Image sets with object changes
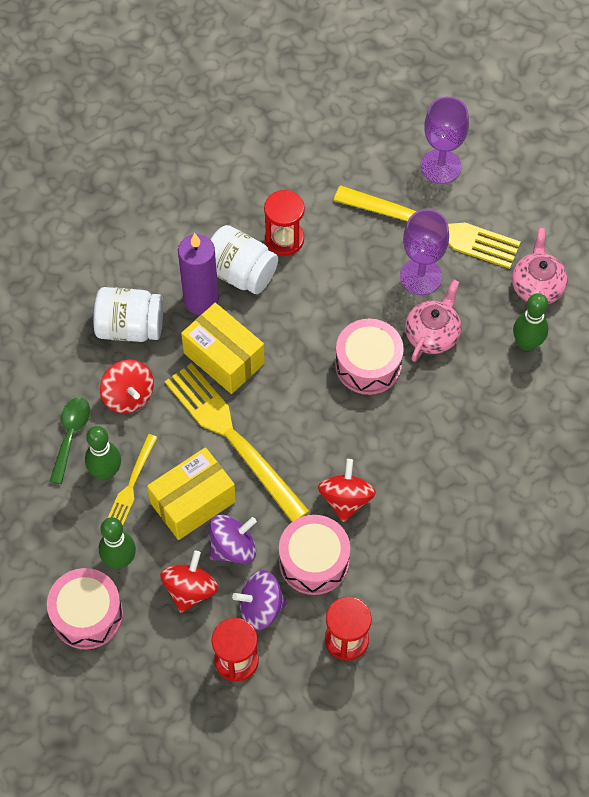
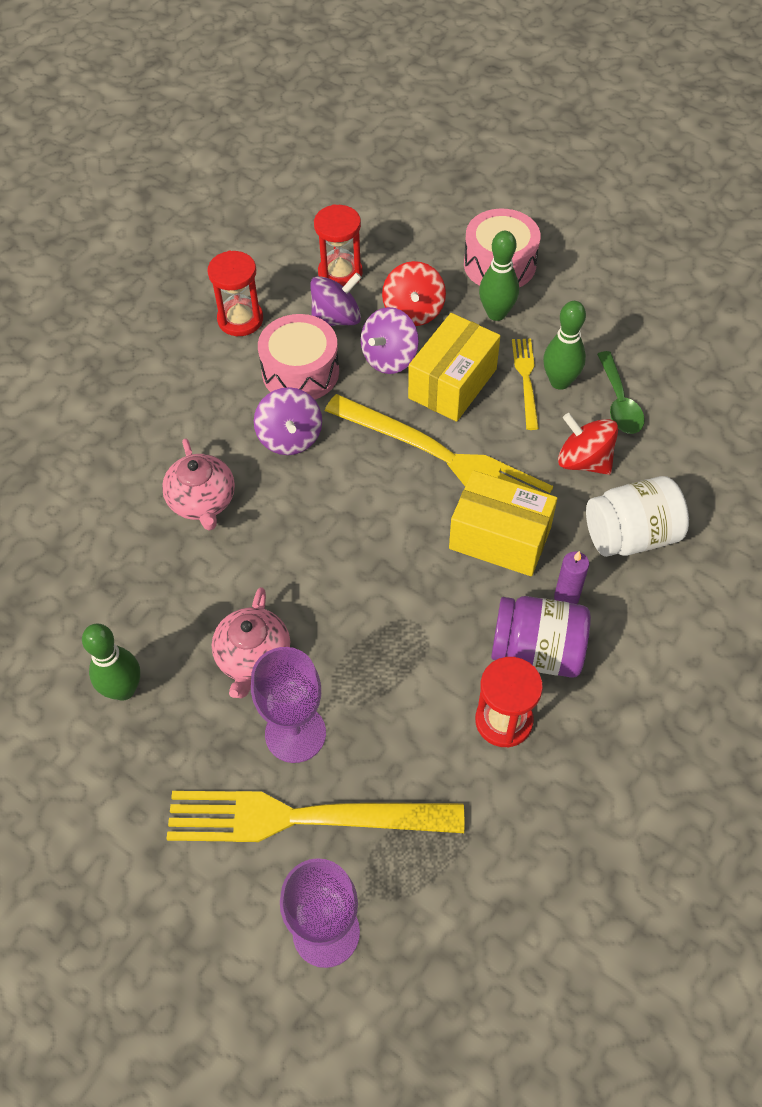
camera: 160 degrees right, 5 degrees down
(201, 300) = (566, 598): purple candle -> purple candle, size x0.52
(240, 273) = (537, 651): white jar -> purple jar
(346, 499) = (290, 438): red spinning top -> purple spinning top
(368, 365) = (321, 590): pink drum -> none
(537, 286) = (127, 779): pink teapot -> pink teapot (202, 501)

EXERCISE DETAILS
Transcribe exactly, please, the lines from the one with "(368, 365) = (321, 590): pink drum -> none" to the last line of the entries above, ends included.

EXERCISE ANSWER
(368, 365) = (321, 590): pink drum -> none
(537, 286) = (127, 779): pink teapot -> pink teapot (202, 501)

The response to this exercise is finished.